Every record, apart from its pictures, should be repeated exactly.

[[ DATASET CONTENT, beginning ]]

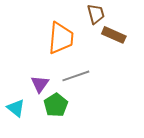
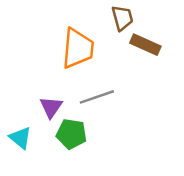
green pentagon: (56, 105) -> (71, 134), turned -30

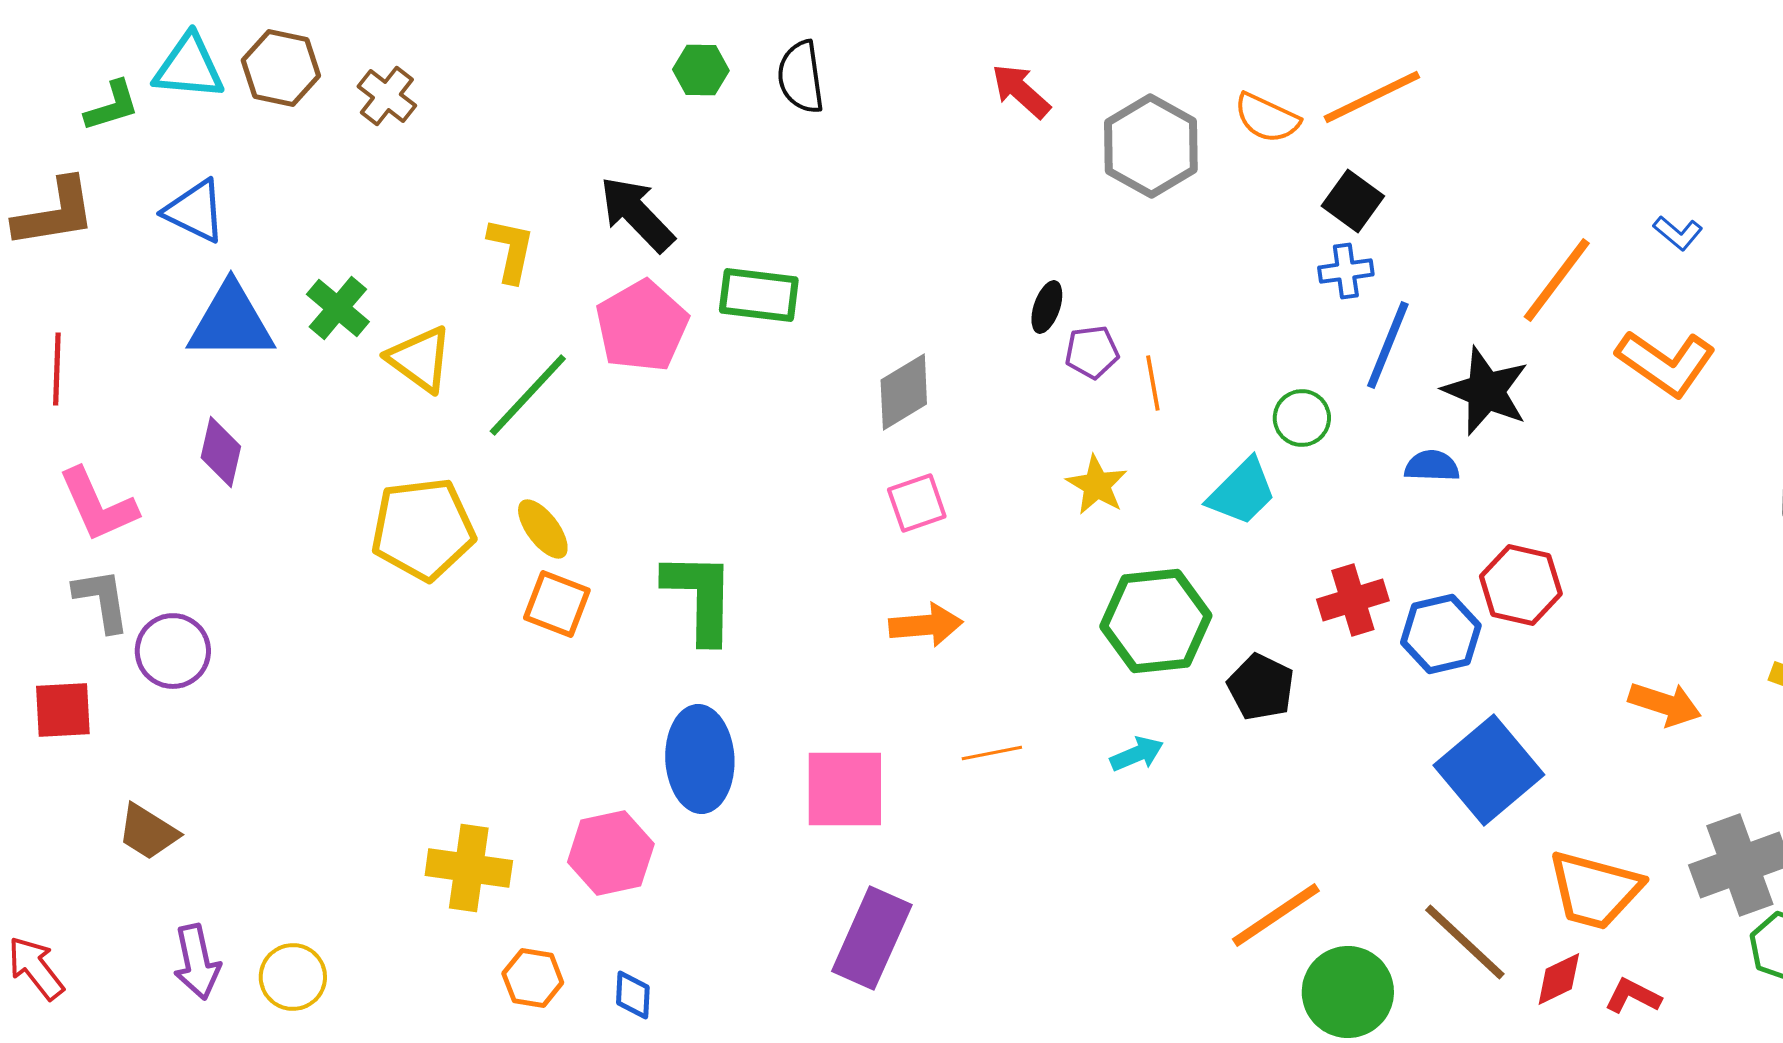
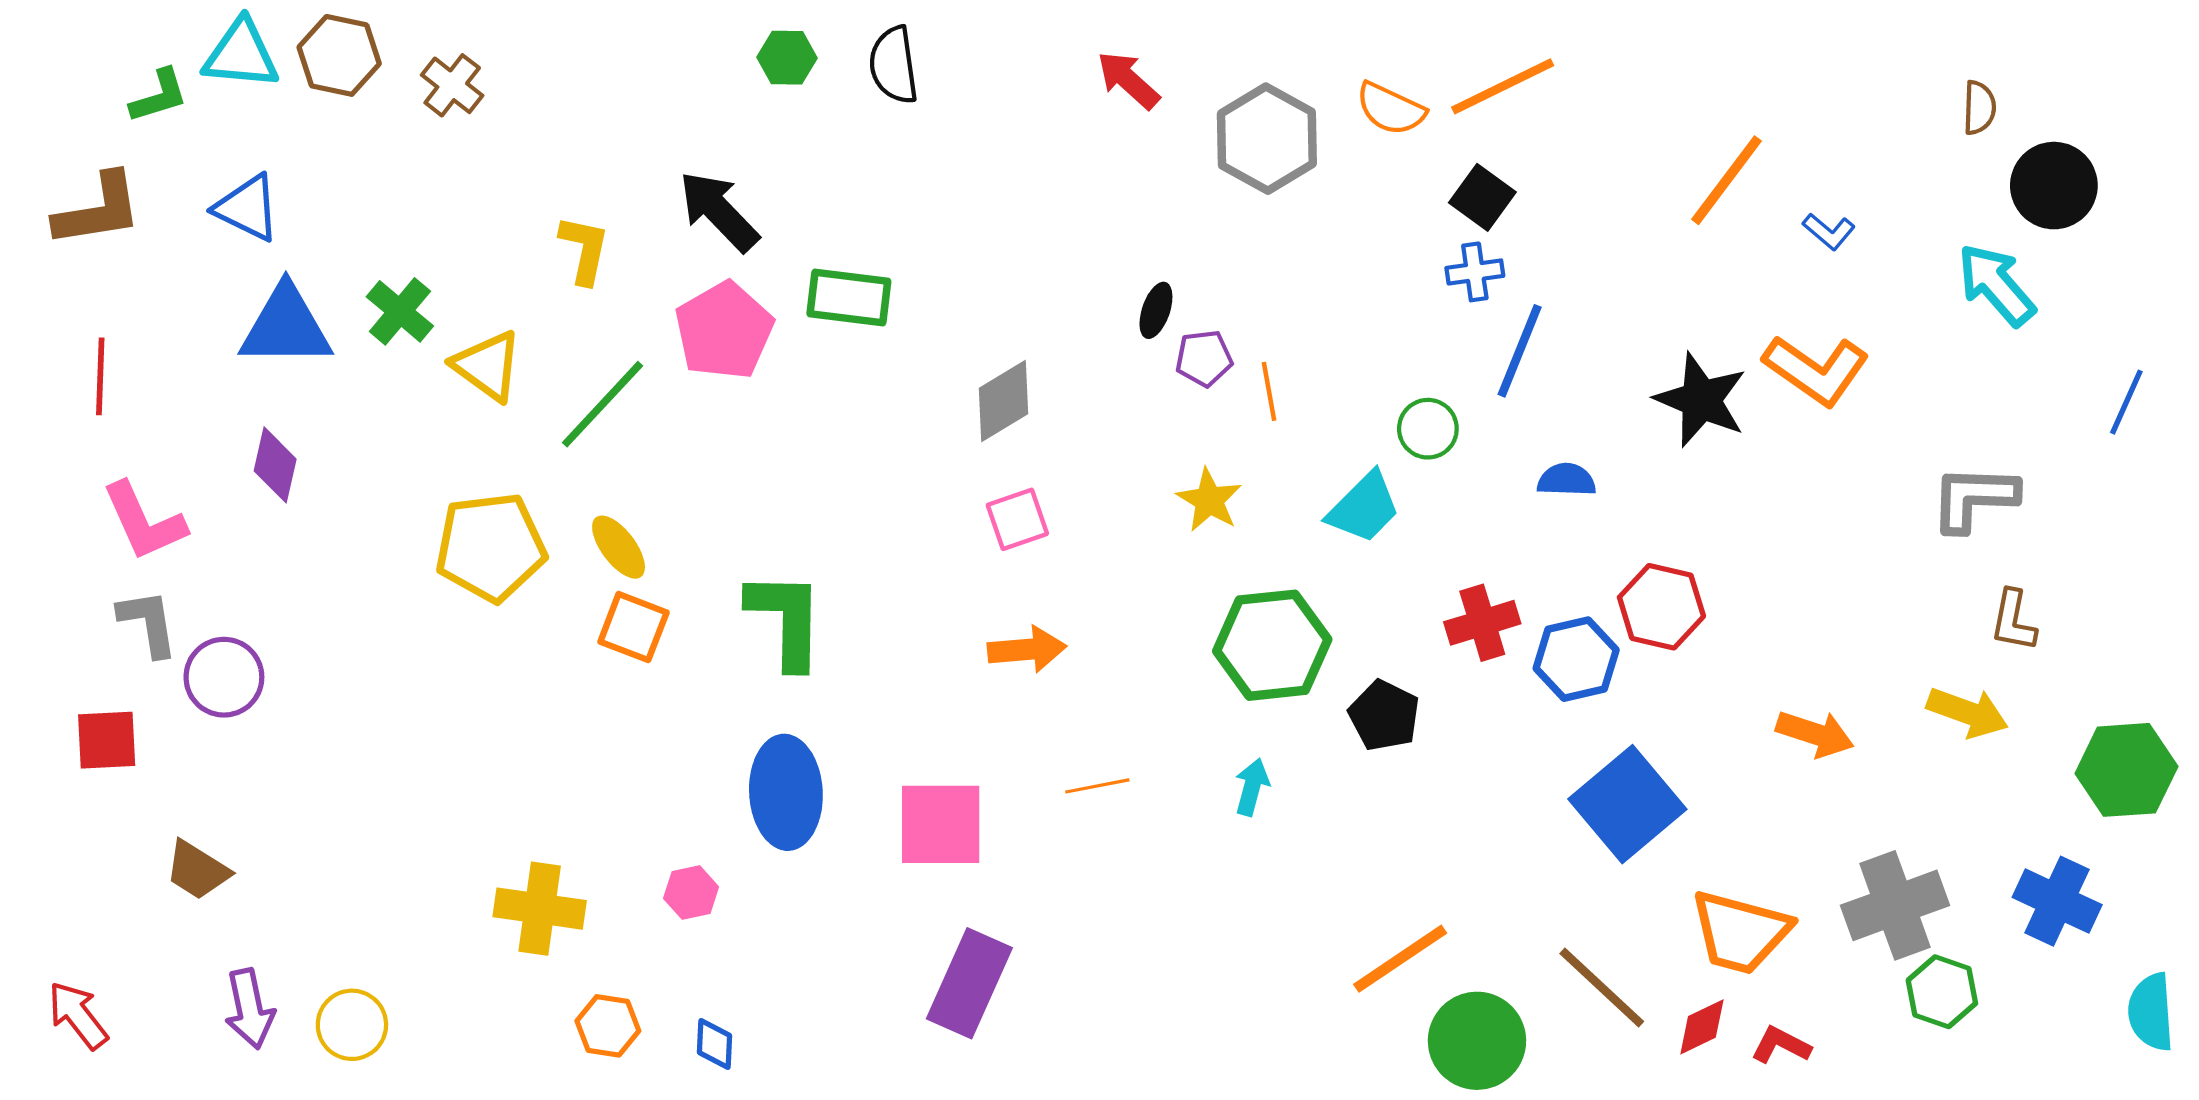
orange line: (1557, 280) -> (1727, 180), moved
black star: (1486, 391) -> (1701, 400), moved
cyan arrow: (1137, 754) -> (1252, 787), turned -52
pink hexagon: (611, 853) -> (691, 893), size x0.6

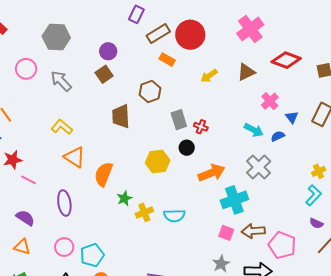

[[ DATASET CONTENT, end ]]

_REPLY TO THE TASK_:
green pentagon: (56, 105) -> (71, 134), turned -30

orange line: (1557, 280) -> (1727, 180), moved
black star: (1486, 391) -> (1701, 400), moved
cyan arrow: (1137, 754) -> (1252, 787), turned -52
pink hexagon: (611, 853) -> (691, 893), size x0.6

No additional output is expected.